▶ Work to complete: Down to the last line, write out the entries below exactly and omit all pictures.

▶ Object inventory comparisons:
==============================

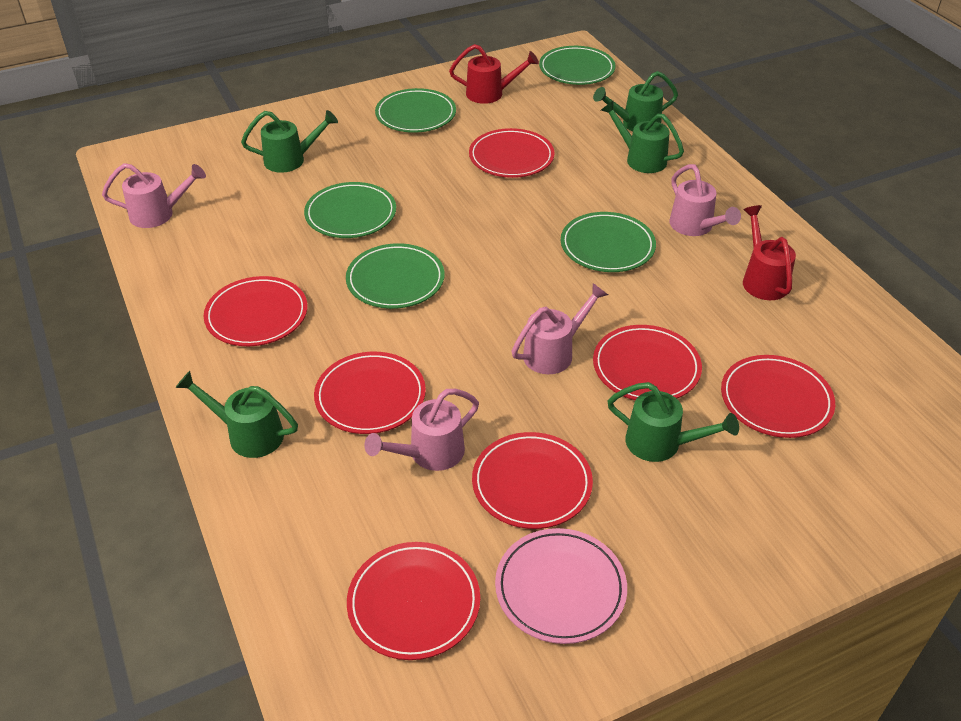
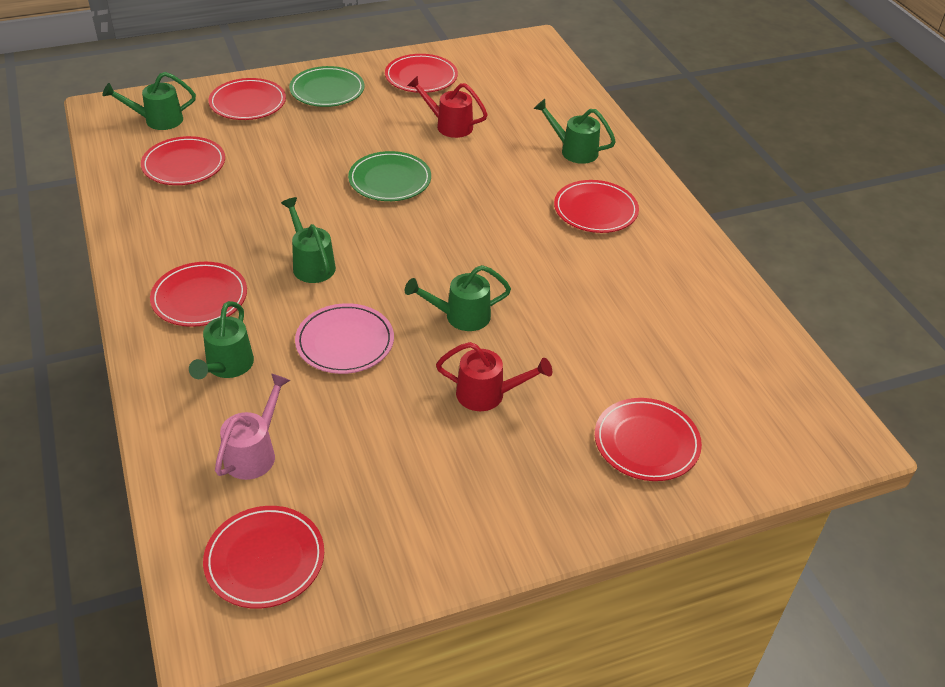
green plate: [304,182,396,238] [346,243,445,309] [375,88,456,133] [539,46,616,85] [561,212,656,272] = 5 -> [289,66,365,107] [348,151,431,201] = 2
pink watering can: [102,163,206,228] [365,389,479,471] [512,283,608,374] [669,164,741,236] = 4 -> [215,373,290,480] = 1

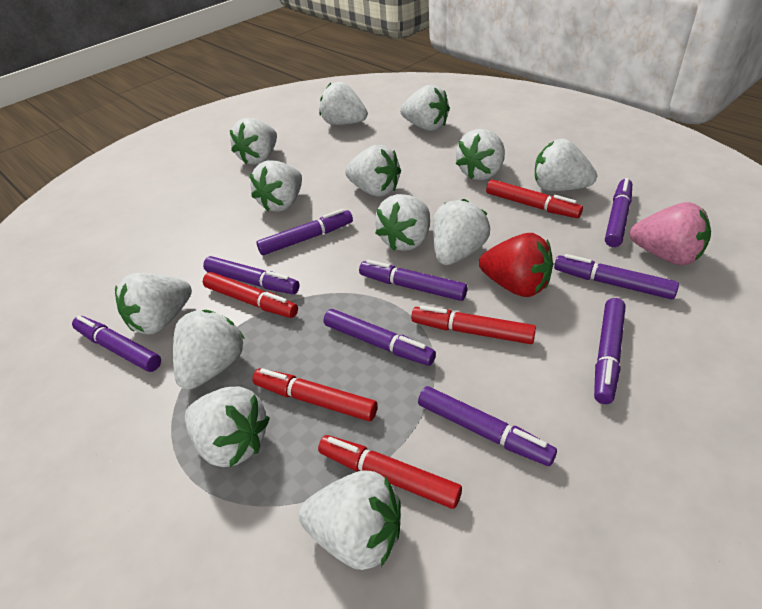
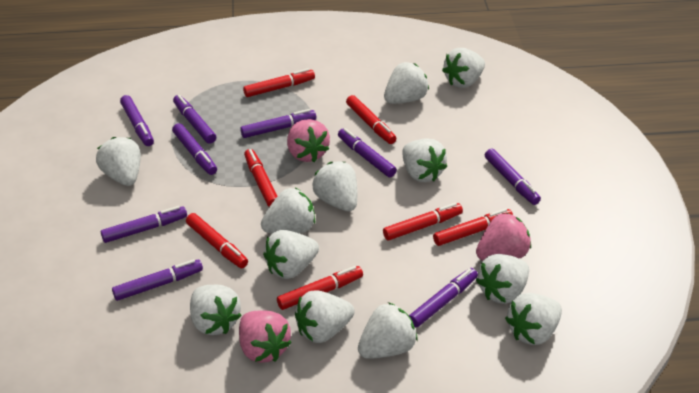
pink strawberry: [630,202,711,265] = 1 -> [239,311,292,363] [287,119,330,162] [476,212,531,260] = 3
red marker: [203,272,298,318] [252,368,377,421] [318,435,462,509] [411,305,536,344] [486,179,583,218] = 5 -> [186,213,248,268] [243,68,315,97] [244,149,277,207] [277,266,363,310] [346,95,396,144] [383,203,463,240] [433,208,513,246] = 7
red strawberry: [479,233,553,297] = 1 -> none = 0
white strawberry: [115,273,192,334] [173,310,245,390] [185,387,270,467] [230,118,277,165] [250,160,302,212] [298,470,401,570] [319,82,367,125] [345,145,401,197] [375,194,430,251] [400,85,450,131] [433,199,490,265] [456,129,505,180] [534,139,597,191] = 13 -> [96,137,141,186] [190,285,242,335] [261,188,315,233] [263,230,319,279] [295,290,355,343] [313,162,357,211] [358,302,417,359] [384,62,429,104] [403,138,447,182] [442,48,485,88] [476,254,529,304] [505,293,562,345] = 12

==============================

▶ Solution to this task:
green plate: [304,182,396,238] [346,243,445,309] [375,88,456,133] [539,46,616,85] [561,212,656,272] = 5 -> [289,66,365,107] [348,151,431,201] = 2
pink watering can: [102,163,206,228] [365,389,479,471] [512,283,608,374] [669,164,741,236] = 4 -> [215,373,290,480] = 1

pink strawberry: [630,202,711,265] = 1 -> [239,311,292,363] [287,119,330,162] [476,212,531,260] = 3
red marker: [203,272,298,318] [252,368,377,421] [318,435,462,509] [411,305,536,344] [486,179,583,218] = 5 -> [186,213,248,268] [243,68,315,97] [244,149,277,207] [277,266,363,310] [346,95,396,144] [383,203,463,240] [433,208,513,246] = 7
red strawberry: [479,233,553,297] = 1 -> none = 0
white strawberry: [115,273,192,334] [173,310,245,390] [185,387,270,467] [230,118,277,165] [250,160,302,212] [298,470,401,570] [319,82,367,125] [345,145,401,197] [375,194,430,251] [400,85,450,131] [433,199,490,265] [456,129,505,180] [534,139,597,191] = 13 -> [96,137,141,186] [190,285,242,335] [261,188,315,233] [263,230,319,279] [295,290,355,343] [313,162,357,211] [358,302,417,359] [384,62,429,104] [403,138,447,182] [442,48,485,88] [476,254,529,304] [505,293,562,345] = 12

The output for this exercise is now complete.